Your task :: Read through the material below and copy each line in which the word "duck" occurs.

[[ Raw data, beginning ]]

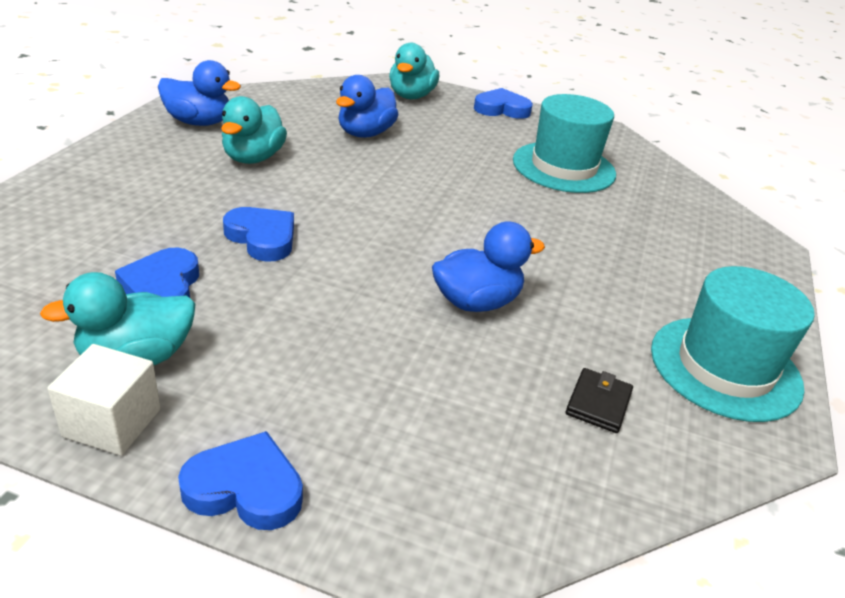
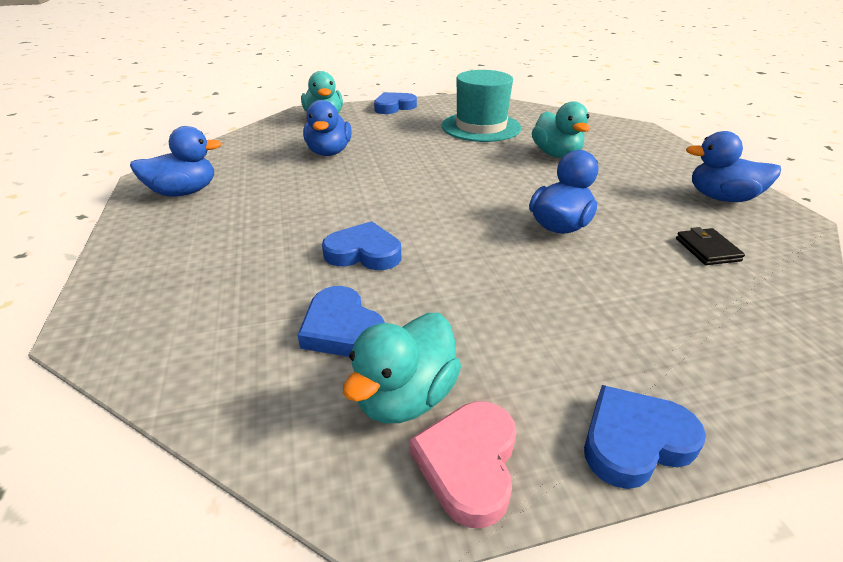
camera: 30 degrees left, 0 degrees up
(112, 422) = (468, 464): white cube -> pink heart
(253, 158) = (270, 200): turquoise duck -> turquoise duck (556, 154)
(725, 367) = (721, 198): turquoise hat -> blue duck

[[ Raw data, end ]]

Written solution ::
(253, 158) = (270, 200): turquoise duck -> turquoise duck (556, 154)
(725, 367) = (721, 198): turquoise hat -> blue duck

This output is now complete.